Listed records start

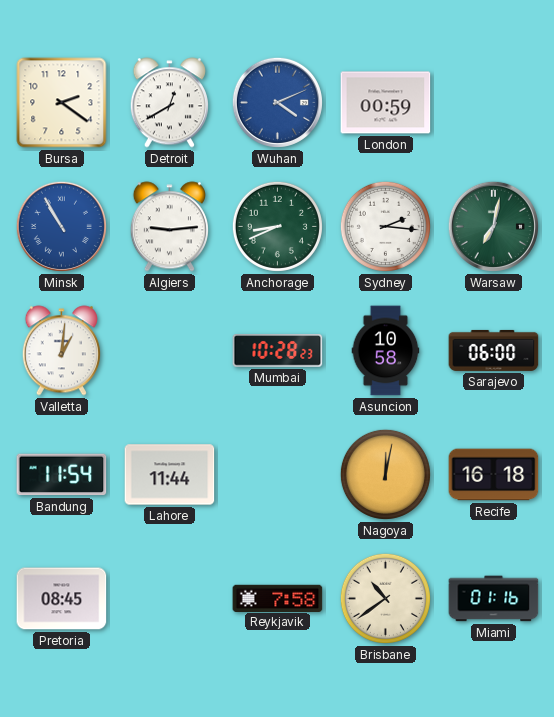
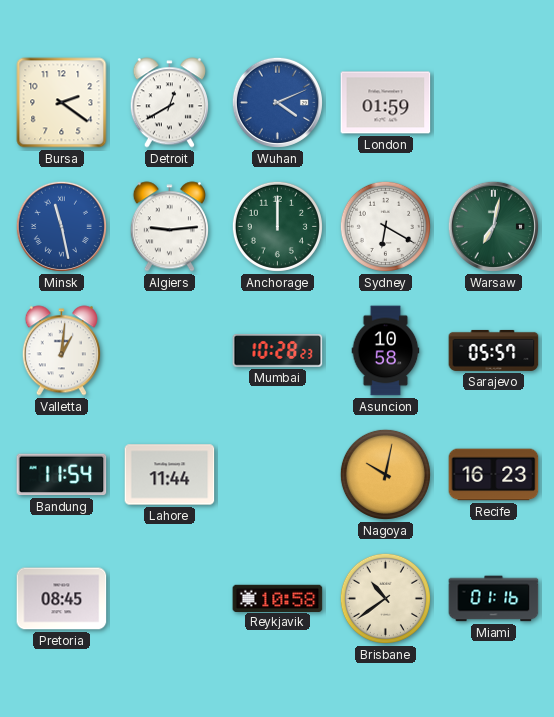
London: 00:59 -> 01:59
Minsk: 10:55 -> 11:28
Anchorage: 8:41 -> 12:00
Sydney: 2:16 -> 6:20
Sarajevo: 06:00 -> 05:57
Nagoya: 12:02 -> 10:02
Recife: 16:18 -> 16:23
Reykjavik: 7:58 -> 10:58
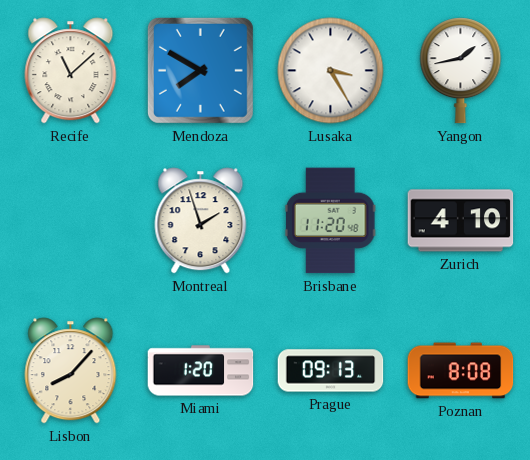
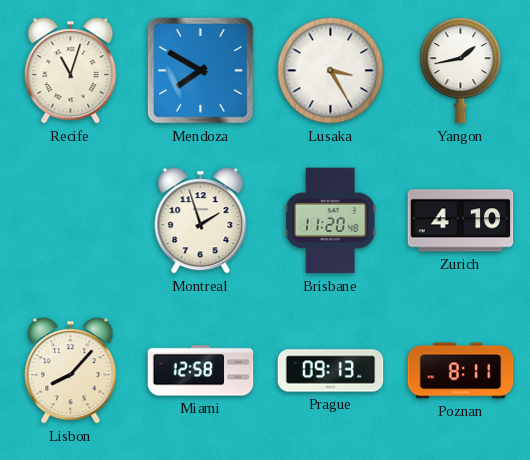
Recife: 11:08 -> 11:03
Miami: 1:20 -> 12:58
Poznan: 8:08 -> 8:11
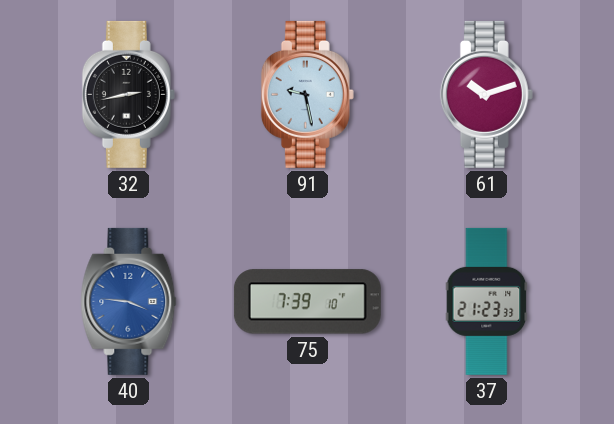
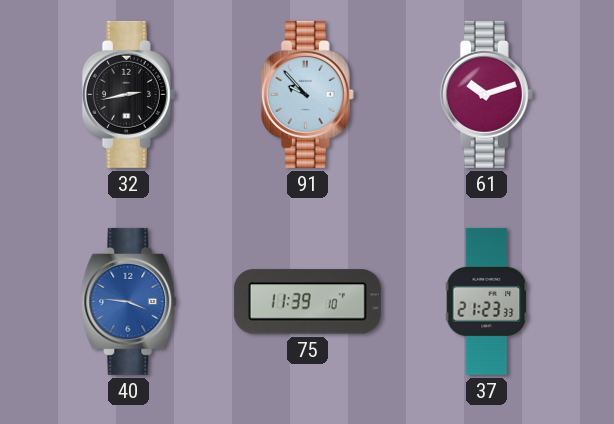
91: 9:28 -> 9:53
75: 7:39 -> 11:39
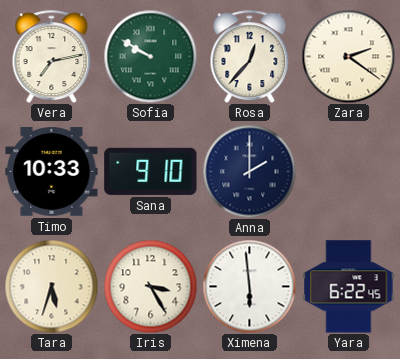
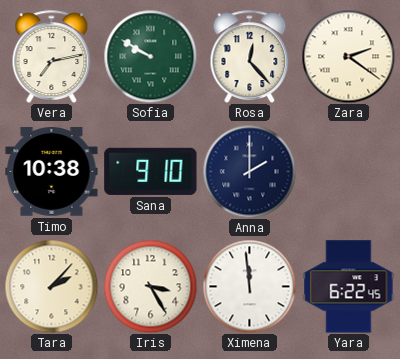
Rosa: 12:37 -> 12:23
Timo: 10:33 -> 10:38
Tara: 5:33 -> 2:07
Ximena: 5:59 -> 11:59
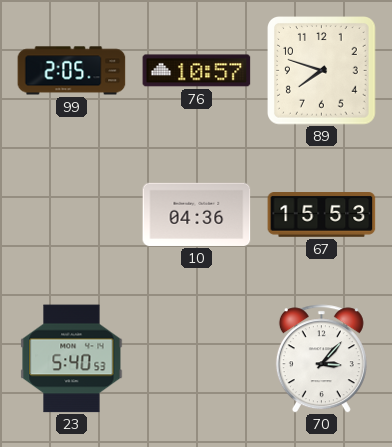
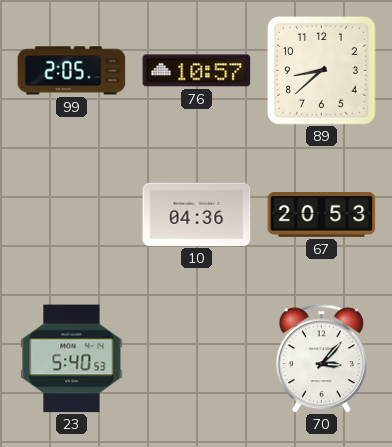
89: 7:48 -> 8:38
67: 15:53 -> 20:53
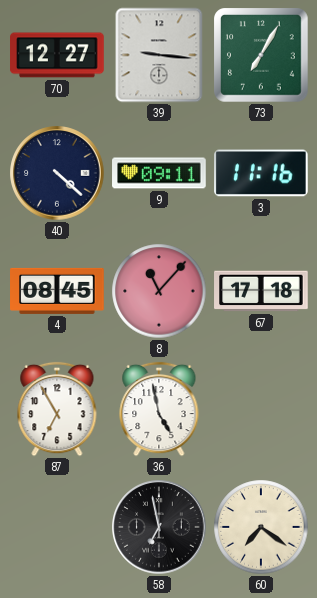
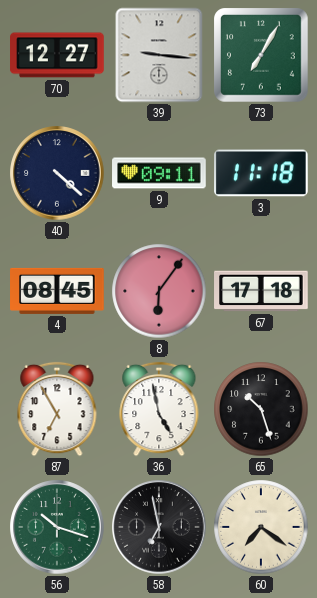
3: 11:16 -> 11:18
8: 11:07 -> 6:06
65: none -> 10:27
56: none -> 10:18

Listed records end

### [Task statement]
Return the lines of the material from the one containing "89: 7:48 -> 8:38" through the end, copied exactly and leaving out the pictures.

### [Task result]
89: 7:48 -> 8:38
67: 15:53 -> 20:53
3: 11:16 -> 11:18
8: 11:07 -> 6:06
65: none -> 10:27
56: none -> 10:18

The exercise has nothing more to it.